Object state change records
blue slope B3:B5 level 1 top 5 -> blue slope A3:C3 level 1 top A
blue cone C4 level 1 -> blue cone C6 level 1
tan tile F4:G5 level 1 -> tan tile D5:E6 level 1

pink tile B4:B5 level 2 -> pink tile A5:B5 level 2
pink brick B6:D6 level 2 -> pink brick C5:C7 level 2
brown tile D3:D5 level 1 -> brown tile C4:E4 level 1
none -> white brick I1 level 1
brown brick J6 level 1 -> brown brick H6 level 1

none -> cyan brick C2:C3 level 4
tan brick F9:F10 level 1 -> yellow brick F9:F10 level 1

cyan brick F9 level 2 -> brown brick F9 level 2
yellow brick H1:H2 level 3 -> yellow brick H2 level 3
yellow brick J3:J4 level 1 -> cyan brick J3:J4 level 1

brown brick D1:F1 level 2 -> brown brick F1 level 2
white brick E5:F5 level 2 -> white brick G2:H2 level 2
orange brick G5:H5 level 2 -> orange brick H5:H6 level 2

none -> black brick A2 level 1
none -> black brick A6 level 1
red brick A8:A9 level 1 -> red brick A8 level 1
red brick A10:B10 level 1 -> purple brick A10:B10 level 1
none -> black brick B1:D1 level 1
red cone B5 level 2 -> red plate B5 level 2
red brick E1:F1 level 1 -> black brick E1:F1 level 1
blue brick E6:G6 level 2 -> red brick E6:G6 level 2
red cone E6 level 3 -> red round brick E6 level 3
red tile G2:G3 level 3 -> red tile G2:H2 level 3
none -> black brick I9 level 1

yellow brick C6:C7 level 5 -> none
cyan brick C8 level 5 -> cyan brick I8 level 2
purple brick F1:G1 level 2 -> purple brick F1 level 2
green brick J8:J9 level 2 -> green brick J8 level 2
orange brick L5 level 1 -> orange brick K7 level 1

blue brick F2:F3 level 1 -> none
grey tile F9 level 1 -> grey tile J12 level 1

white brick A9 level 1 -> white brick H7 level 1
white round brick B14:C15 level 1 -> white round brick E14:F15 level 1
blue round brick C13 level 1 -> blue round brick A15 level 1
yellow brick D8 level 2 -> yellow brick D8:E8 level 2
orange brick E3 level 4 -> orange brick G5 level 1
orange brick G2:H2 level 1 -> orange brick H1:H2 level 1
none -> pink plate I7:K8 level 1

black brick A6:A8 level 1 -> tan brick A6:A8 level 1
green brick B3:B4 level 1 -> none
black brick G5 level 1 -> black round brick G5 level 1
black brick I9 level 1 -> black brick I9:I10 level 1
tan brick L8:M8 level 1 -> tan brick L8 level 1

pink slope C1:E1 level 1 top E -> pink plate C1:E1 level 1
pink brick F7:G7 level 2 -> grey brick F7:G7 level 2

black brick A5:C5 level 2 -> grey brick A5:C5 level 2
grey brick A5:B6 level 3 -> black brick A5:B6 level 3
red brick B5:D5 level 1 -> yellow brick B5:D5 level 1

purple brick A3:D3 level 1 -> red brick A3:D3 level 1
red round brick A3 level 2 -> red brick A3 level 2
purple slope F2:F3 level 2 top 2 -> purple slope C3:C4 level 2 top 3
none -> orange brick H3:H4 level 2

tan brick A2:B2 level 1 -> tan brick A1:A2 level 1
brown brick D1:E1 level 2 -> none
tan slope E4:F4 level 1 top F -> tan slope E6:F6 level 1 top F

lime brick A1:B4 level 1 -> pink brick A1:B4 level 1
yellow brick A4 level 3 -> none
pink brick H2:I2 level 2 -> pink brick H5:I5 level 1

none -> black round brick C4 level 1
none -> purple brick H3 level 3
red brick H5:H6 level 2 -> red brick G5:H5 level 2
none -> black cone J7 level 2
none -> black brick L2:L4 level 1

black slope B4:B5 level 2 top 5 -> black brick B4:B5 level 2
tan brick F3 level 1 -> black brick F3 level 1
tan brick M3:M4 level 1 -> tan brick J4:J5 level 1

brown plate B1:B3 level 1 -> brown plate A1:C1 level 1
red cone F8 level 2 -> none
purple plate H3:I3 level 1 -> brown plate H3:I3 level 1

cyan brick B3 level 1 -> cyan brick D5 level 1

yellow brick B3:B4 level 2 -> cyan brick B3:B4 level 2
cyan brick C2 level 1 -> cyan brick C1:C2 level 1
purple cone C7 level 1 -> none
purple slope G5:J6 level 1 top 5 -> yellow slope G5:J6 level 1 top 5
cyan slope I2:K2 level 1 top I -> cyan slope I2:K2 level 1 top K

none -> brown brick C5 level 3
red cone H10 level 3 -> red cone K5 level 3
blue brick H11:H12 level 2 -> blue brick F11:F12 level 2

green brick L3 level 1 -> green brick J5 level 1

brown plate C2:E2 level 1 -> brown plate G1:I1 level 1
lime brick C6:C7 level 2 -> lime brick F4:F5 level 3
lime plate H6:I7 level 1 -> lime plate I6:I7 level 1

▶ **PROBLEM DETAILS**
The answer must consist of the lines from the one with "lime brick A1:B4" through the final line of the entries above, exactly as they are, and nothing else.

▶ **TASK RESPONSE**
lime brick A1:B4 level 1 -> pink brick A1:B4 level 1
yellow brick A4 level 3 -> none
pink brick H2:I2 level 2 -> pink brick H5:I5 level 1

none -> black round brick C4 level 1
none -> purple brick H3 level 3
red brick H5:H6 level 2 -> red brick G5:H5 level 2
none -> black cone J7 level 2
none -> black brick L2:L4 level 1

black slope B4:B5 level 2 top 5 -> black brick B4:B5 level 2
tan brick F3 level 1 -> black brick F3 level 1
tan brick M3:M4 level 1 -> tan brick J4:J5 level 1

brown plate B1:B3 level 1 -> brown plate A1:C1 level 1
red cone F8 level 2 -> none
purple plate H3:I3 level 1 -> brown plate H3:I3 level 1

cyan brick B3 level 1 -> cyan brick D5 level 1

yellow brick B3:B4 level 2 -> cyan brick B3:B4 level 2
cyan brick C2 level 1 -> cyan brick C1:C2 level 1
purple cone C7 level 1 -> none
purple slope G5:J6 level 1 top 5 -> yellow slope G5:J6 level 1 top 5
cyan slope I2:K2 level 1 top I -> cyan slope I2:K2 level 1 top K

none -> brown brick C5 level 3
red cone H10 level 3 -> red cone K5 level 3
blue brick H11:H12 level 2 -> blue brick F11:F12 level 2

green brick L3 level 1 -> green brick J5 level 1

brown plate C2:E2 level 1 -> brown plate G1:I1 level 1
lime brick C6:C7 level 2 -> lime brick F4:F5 level 3
lime plate H6:I7 level 1 -> lime plate I6:I7 level 1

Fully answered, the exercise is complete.